What you have to do ▸
Your reply must hold the lines from the one containing "grey rolling pin" to the end of the entries, copied exactly, with pictures excluded.
- - - -
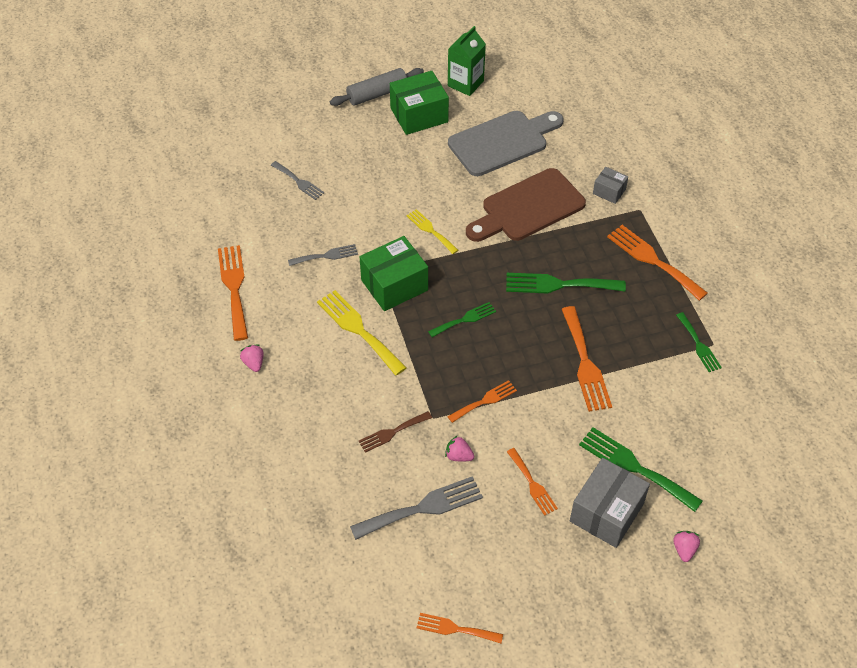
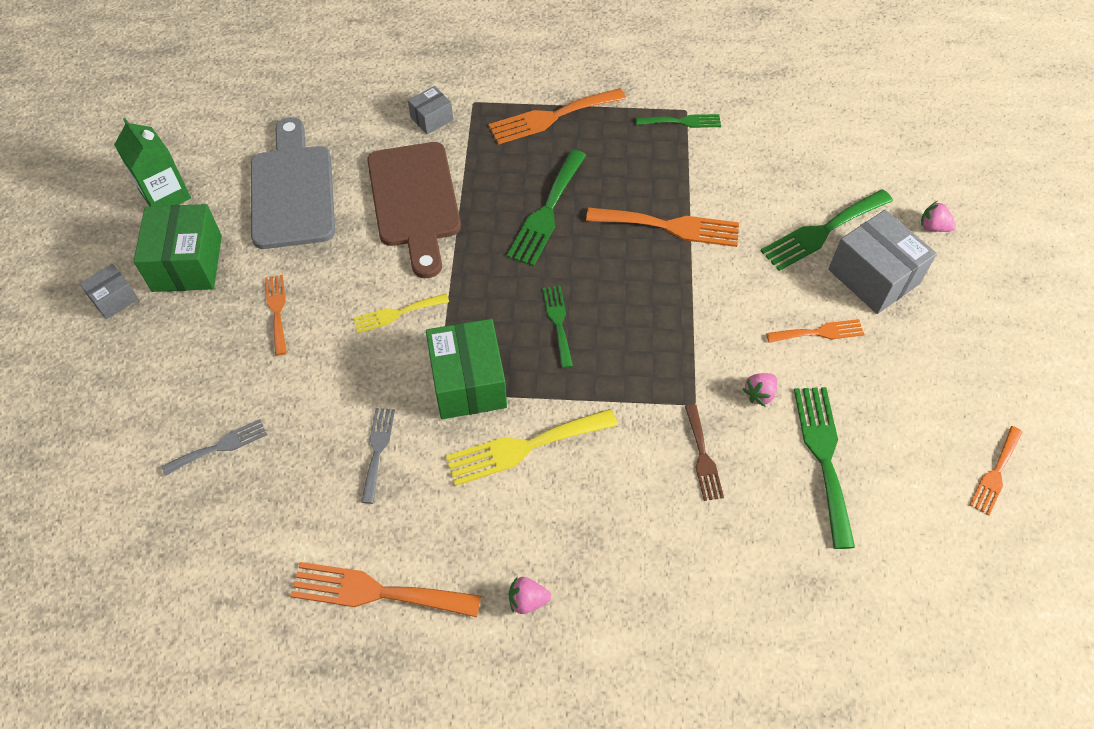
camera: 70 degrees left, 5 degrees up
grey rolling pin [330,68,424,106] -> grey box [79,264,138,319]
grey fork [350,476,483,540] -> green fork [794,387,855,549]
orange fork [447,380,517,423] -> orange fork moved to [265,275,287,355]

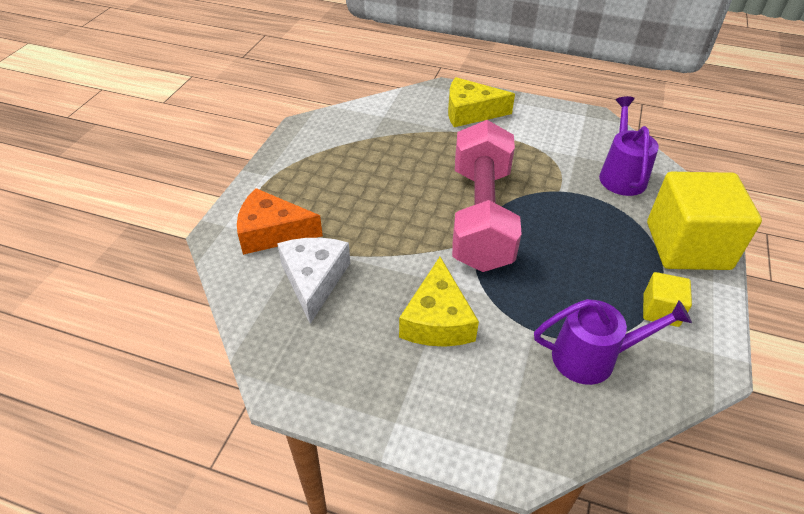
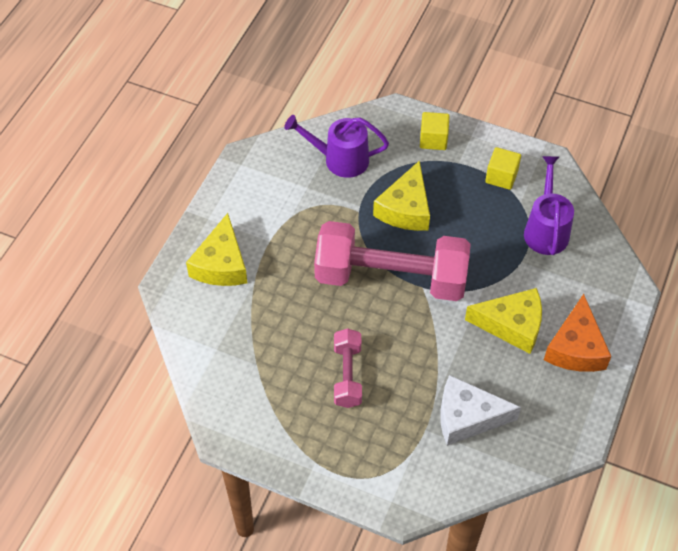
camera: 85 degrees left, 10 degrees up
orange cheese [237,188,323,255] -> orange cheese moved to [544,294,612,372]
yellow cube [647,172,762,270] -> yellow cube [420,112,449,150], size x0.47
none -> pink dumbbell [334,328,362,408]
none -> yellow cheese [373,160,430,231]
- - - -
Finished task ▸
grey rolling pin [330,68,424,106] -> grey box [79,264,138,319]
grey fork [350,476,483,540] -> green fork [794,387,855,549]
orange fork [447,380,517,423] -> orange fork moved to [265,275,287,355]

camera: 85 degrees left, 10 degrees up
orange cheese [237,188,323,255] -> orange cheese moved to [544,294,612,372]
yellow cube [647,172,762,270] -> yellow cube [420,112,449,150], size x0.47
none -> pink dumbbell [334,328,362,408]
none -> yellow cheese [373,160,430,231]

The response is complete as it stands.